SOURCE RECORDS –
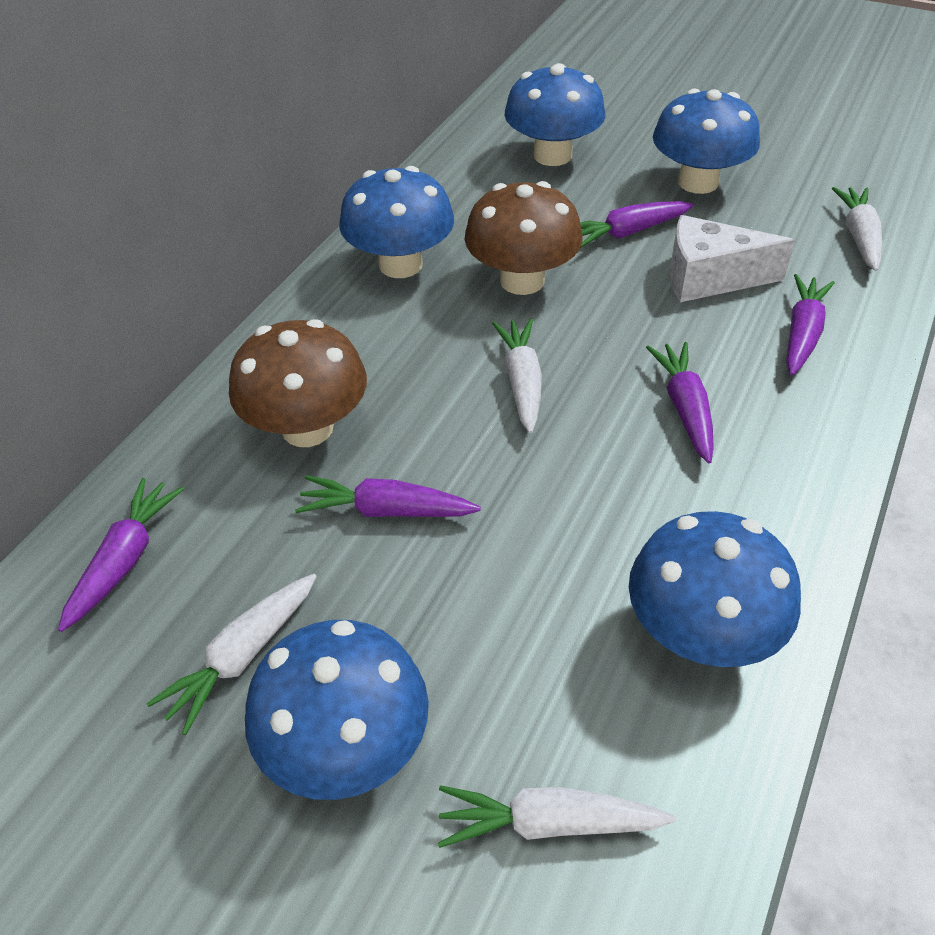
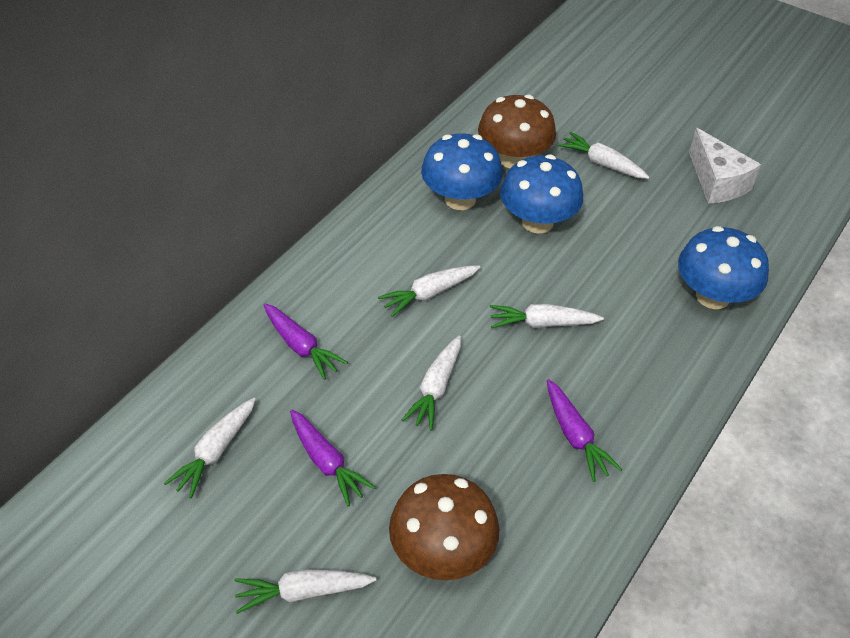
blue mushroom: [245,620,429,800] [339,166,454,278] [505,63,606,166] [629,511,801,667] [653,89,760,194] = 5 -> [421,133,503,210] [500,155,583,234] [678,226,769,309] = 3
purple carrot: [58,478,184,632] [295,475,481,517] [580,201,694,248] [646,342,714,463] [786,274,835,375] = 5 -> [264,303,348,380] [290,409,376,506] [547,379,622,482] = 3
white carrot: [146,574,317,735] [438,785,676,848] [492,319,542,433] [832,187,882,271] = 4 -> [164,398,256,499] [235,570,376,614] [378,266,480,317] [402,335,461,430] [490,304,604,328] [558,132,649,179] = 6

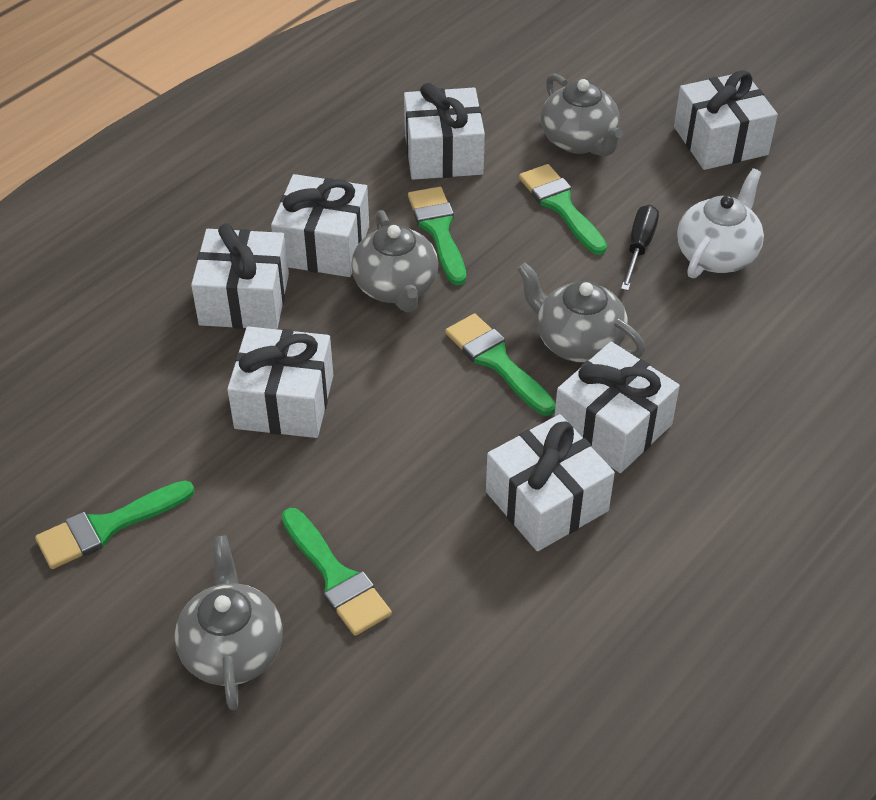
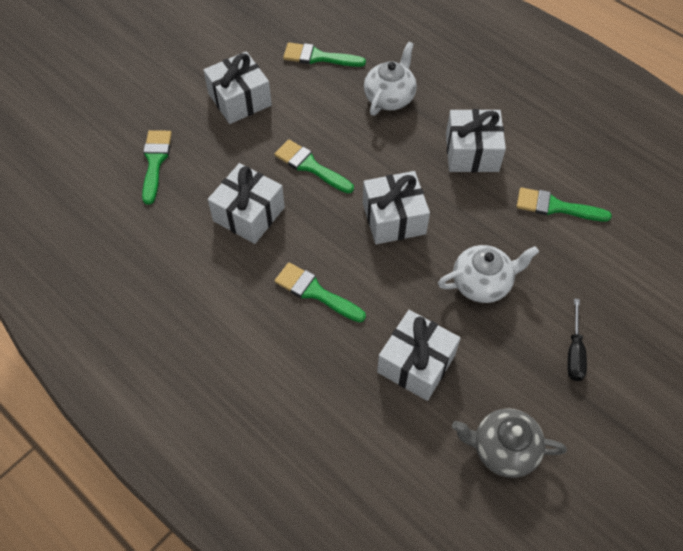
grey teapot: [174,535,283,710] [351,210,439,312] [517,262,645,363] [541,73,623,156] = 4 -> [452,408,567,478] = 1
white gift: [191,223,289,329] [227,326,333,438] [271,174,369,277] [404,83,485,180] [486,414,615,551] [555,342,680,473] [674,70,778,170] = 7 -> [203,51,272,124] [208,163,285,244] [363,171,430,244] [377,310,460,401] [446,109,506,172] = 5
white teapot: [677,168,764,278] = 1 -> [364,42,417,116] [438,245,539,303] = 2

ASSIGNED TASK –
All that belongs in the answer is the lines from the line with "purple carrot: [58,478,184,632]" through the closing line of the entries, inclusive, transcribed exactly and free of pictures.

TASK RESPONSE –
purple carrot: [58,478,184,632] [295,475,481,517] [580,201,694,248] [646,342,714,463] [786,274,835,375] = 5 -> [264,303,348,380] [290,409,376,506] [547,379,622,482] = 3
white carrot: [146,574,317,735] [438,785,676,848] [492,319,542,433] [832,187,882,271] = 4 -> [164,398,256,499] [235,570,376,614] [378,266,480,317] [402,335,461,430] [490,304,604,328] [558,132,649,179] = 6

grey teapot: [174,535,283,710] [351,210,439,312] [517,262,645,363] [541,73,623,156] = 4 -> [452,408,567,478] = 1
white gift: [191,223,289,329] [227,326,333,438] [271,174,369,277] [404,83,485,180] [486,414,615,551] [555,342,680,473] [674,70,778,170] = 7 -> [203,51,272,124] [208,163,285,244] [363,171,430,244] [377,310,460,401] [446,109,506,172] = 5
white teapot: [677,168,764,278] = 1 -> [364,42,417,116] [438,245,539,303] = 2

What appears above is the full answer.